▶ GIVEN INFORMATION
* * * *

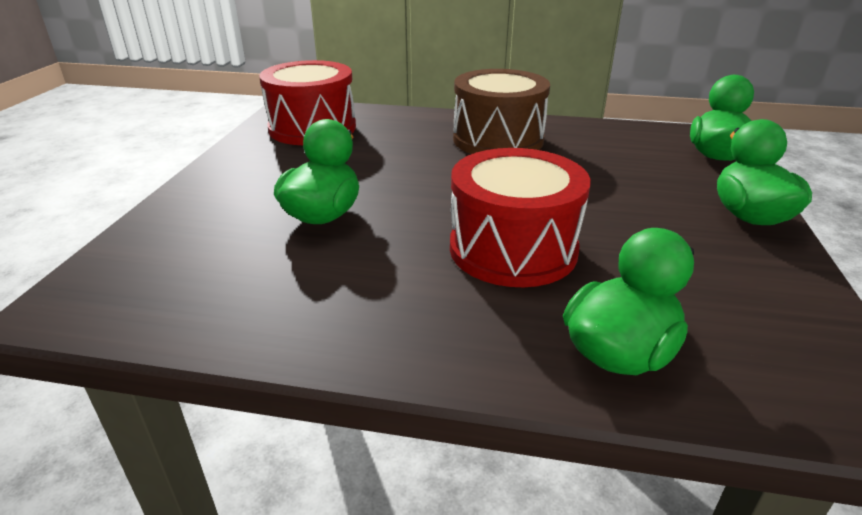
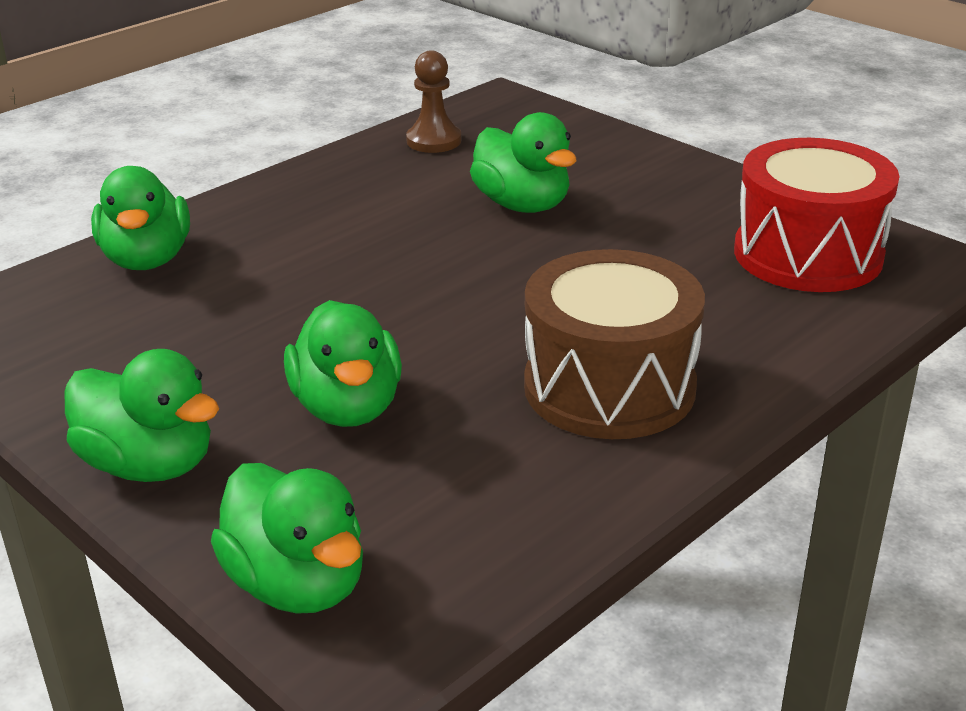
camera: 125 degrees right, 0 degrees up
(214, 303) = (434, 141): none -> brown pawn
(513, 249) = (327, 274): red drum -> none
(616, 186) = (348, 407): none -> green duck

* * * *

▶ WORK ORDER
Pictures are not part of the copy. Restate everything else in the listing word for word.

▶ TASK OUTPUT
camera: 125 degrees right, 0 degrees up
(214, 303) = (434, 141): none -> brown pawn
(513, 249) = (327, 274): red drum -> none
(616, 186) = (348, 407): none -> green duck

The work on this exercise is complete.